#### WHAT NEEDS TO BE DONE
Give only the number of lines in the data that contain the word "VEXT".

Edit tracking data:
╭──

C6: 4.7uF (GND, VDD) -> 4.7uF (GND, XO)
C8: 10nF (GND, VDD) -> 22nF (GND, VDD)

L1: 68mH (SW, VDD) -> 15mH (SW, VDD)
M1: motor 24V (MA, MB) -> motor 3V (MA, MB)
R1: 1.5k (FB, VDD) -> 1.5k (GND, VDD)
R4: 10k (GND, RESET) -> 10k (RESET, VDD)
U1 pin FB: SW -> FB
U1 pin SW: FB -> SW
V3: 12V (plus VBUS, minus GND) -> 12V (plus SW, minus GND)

╰──
╭──

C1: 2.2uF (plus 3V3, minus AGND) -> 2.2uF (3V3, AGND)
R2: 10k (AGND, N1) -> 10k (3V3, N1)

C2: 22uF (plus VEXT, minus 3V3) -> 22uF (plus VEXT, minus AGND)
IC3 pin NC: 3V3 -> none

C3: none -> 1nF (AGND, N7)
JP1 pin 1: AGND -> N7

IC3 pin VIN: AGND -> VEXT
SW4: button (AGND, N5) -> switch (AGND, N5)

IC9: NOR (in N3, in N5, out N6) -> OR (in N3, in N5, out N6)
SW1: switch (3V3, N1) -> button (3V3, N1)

╰──
╭──

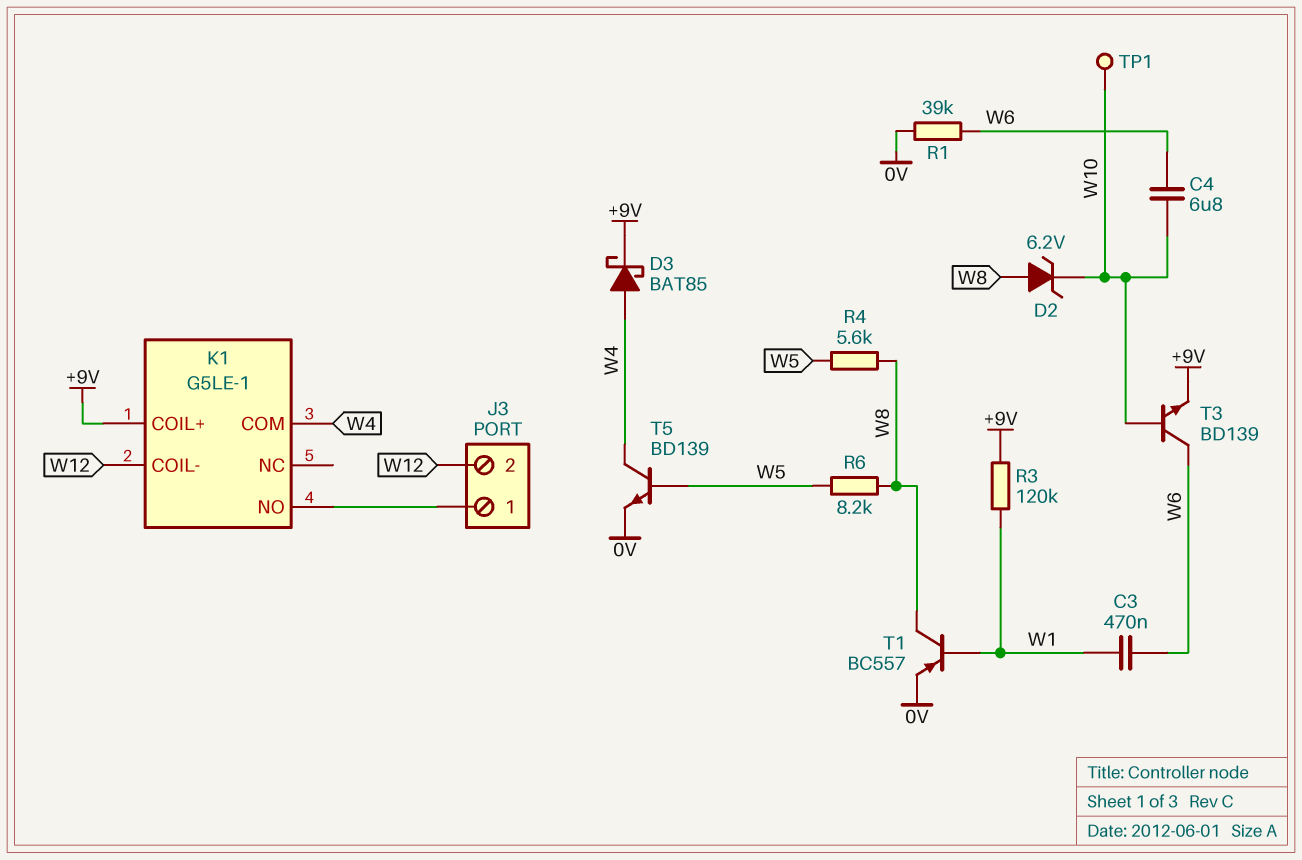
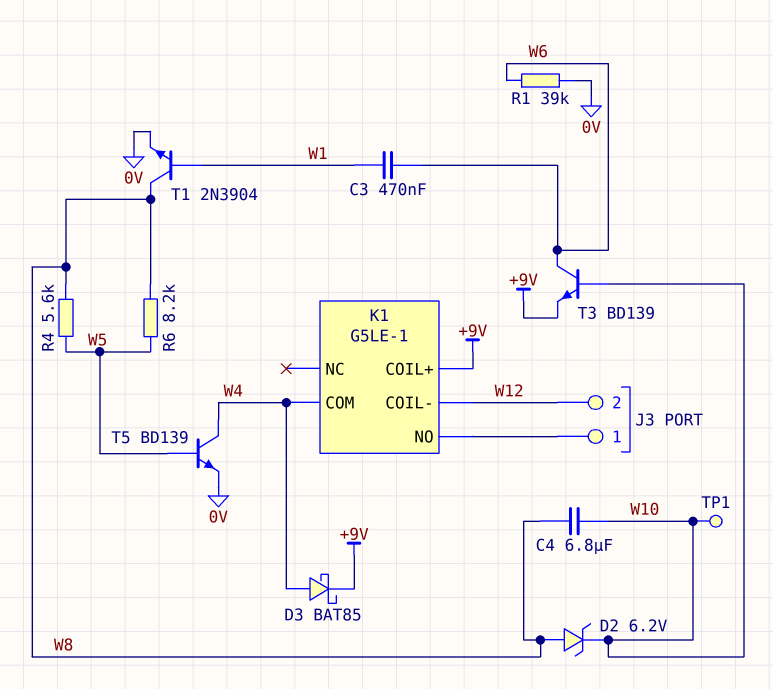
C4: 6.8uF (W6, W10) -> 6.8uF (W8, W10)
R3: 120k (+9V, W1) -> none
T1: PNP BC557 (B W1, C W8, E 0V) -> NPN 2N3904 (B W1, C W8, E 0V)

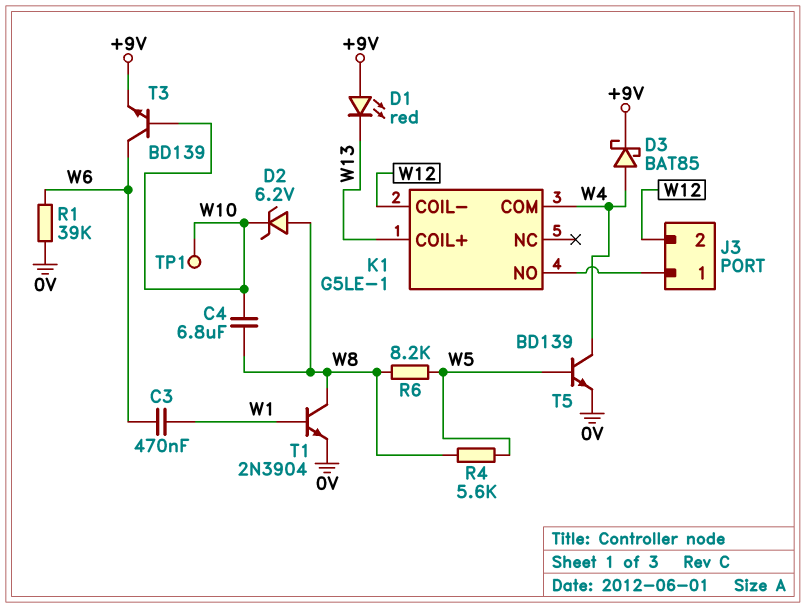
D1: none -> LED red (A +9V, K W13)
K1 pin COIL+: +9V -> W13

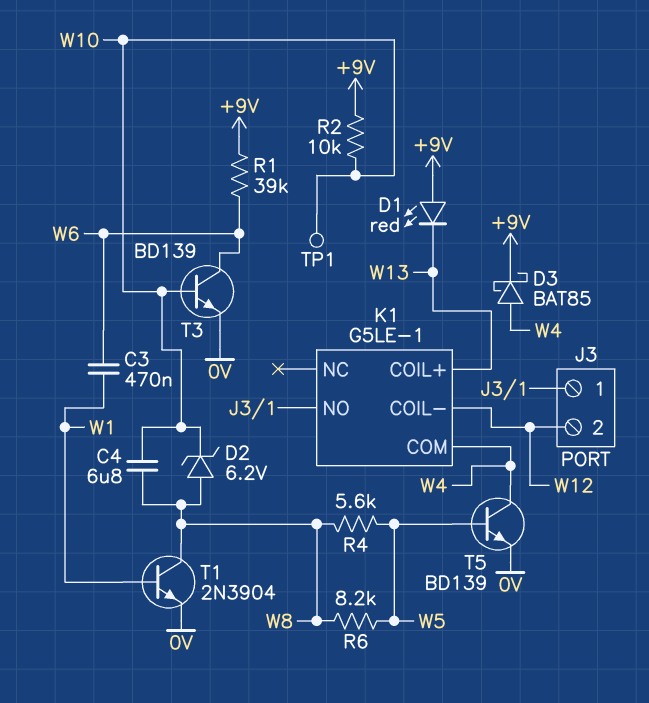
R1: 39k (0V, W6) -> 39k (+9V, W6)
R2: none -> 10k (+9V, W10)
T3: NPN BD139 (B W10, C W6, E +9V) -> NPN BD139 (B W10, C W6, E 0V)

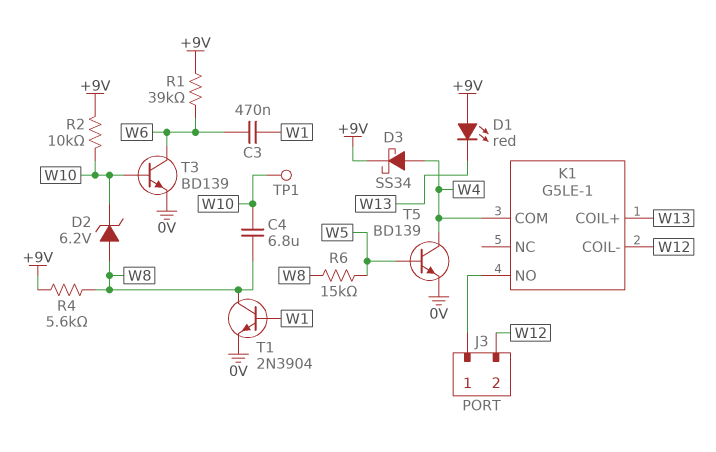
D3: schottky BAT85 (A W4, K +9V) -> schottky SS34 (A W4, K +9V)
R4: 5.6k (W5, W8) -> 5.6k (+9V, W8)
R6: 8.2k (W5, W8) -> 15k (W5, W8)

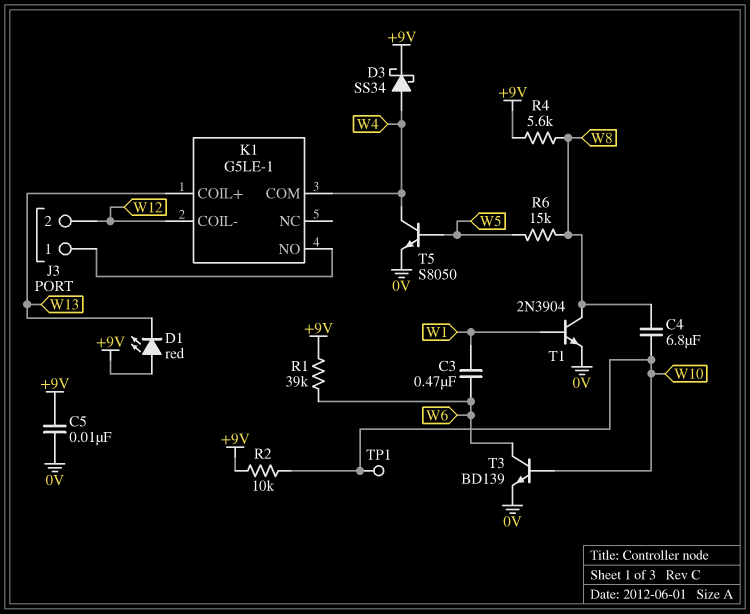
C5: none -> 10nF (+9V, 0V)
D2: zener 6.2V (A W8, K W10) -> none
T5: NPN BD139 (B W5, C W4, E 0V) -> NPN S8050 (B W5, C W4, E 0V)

╰──

#### ANSWER BOX
2